Problem details: Nothing but the lines from the one containing "black jar: 4 -> 7" through the end of the entries below should be set down, each exactly as written.

Exercise inputs:
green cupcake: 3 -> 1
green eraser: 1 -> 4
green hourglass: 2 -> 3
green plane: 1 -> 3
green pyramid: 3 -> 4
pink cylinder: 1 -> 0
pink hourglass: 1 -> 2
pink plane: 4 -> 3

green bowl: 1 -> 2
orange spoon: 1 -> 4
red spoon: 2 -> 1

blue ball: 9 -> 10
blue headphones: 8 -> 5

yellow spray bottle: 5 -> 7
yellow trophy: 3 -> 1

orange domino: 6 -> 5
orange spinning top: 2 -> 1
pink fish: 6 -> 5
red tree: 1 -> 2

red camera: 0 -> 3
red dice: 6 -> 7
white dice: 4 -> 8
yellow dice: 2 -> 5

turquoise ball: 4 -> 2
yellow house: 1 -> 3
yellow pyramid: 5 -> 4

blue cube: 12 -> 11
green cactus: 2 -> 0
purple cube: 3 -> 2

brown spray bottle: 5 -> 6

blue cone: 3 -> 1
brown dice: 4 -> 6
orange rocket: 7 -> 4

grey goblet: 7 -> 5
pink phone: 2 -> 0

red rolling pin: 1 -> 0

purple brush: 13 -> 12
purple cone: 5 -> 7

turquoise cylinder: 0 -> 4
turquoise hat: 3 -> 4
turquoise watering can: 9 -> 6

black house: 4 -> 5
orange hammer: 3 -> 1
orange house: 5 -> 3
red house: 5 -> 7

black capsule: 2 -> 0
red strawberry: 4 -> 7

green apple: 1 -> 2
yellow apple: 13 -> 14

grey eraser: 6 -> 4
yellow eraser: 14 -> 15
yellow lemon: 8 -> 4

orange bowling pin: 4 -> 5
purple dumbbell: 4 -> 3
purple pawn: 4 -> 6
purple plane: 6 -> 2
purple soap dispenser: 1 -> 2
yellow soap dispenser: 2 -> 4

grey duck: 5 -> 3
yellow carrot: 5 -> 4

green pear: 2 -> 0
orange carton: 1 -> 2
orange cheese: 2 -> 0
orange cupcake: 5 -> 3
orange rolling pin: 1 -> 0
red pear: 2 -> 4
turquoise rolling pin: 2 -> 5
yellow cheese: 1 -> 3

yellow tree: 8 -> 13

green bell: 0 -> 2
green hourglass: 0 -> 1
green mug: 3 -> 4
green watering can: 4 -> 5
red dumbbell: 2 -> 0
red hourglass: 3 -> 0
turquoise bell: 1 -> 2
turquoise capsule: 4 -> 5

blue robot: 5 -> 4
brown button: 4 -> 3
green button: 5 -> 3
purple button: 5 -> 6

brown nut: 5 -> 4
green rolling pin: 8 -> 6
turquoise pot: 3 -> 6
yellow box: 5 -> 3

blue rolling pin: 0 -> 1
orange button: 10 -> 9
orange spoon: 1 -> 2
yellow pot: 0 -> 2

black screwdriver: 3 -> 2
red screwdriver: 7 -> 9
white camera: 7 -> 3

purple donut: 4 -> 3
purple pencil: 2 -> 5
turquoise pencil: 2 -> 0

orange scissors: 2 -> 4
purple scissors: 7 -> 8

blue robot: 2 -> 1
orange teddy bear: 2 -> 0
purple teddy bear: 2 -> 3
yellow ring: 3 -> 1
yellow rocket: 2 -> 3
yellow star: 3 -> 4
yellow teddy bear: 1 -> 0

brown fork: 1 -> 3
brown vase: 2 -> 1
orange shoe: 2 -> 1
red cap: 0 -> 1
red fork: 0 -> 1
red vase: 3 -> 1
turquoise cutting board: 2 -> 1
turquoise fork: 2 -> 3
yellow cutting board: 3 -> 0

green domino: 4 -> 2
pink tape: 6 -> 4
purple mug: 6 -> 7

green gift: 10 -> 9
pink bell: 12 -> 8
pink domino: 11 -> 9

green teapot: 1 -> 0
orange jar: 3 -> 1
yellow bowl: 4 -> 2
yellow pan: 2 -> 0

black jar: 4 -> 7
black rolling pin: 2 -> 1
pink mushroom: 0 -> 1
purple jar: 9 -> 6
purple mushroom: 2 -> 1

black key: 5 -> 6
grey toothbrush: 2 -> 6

Solution for this problem:
black jar: 4 -> 7
black rolling pin: 2 -> 1
pink mushroom: 0 -> 1
purple jar: 9 -> 6
purple mushroom: 2 -> 1

black key: 5 -> 6
grey toothbrush: 2 -> 6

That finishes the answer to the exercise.